--- Available data Enclosed Below ---

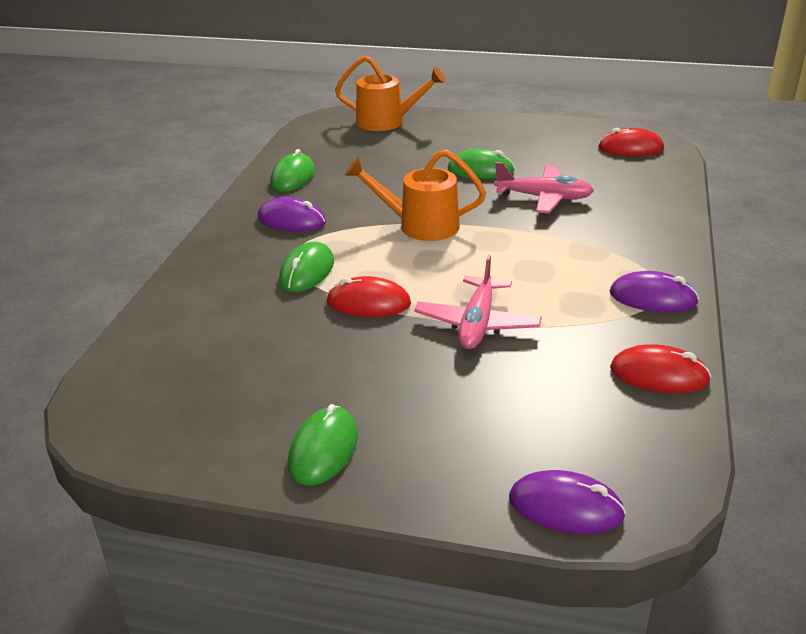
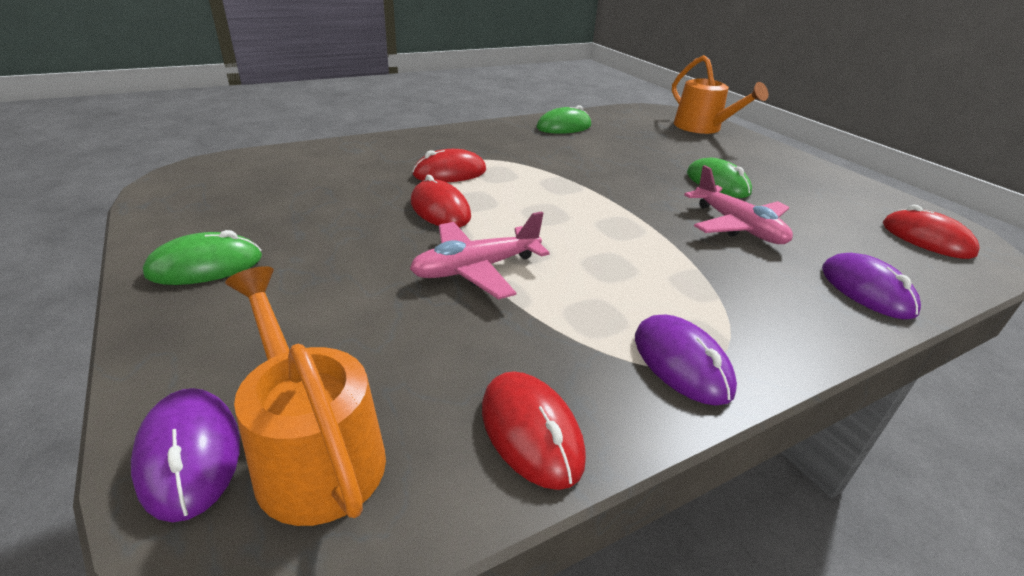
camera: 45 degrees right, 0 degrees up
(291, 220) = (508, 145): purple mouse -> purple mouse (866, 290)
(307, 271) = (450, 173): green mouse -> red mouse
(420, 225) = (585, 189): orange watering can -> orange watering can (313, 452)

--- End of Enclosed Available data ---

Print the entire listing precisely as written, omitting the images it holds.

camera: 45 degrees right, 0 degrees up
(291, 220) = (508, 145): purple mouse -> purple mouse (866, 290)
(307, 271) = (450, 173): green mouse -> red mouse
(420, 225) = (585, 189): orange watering can -> orange watering can (313, 452)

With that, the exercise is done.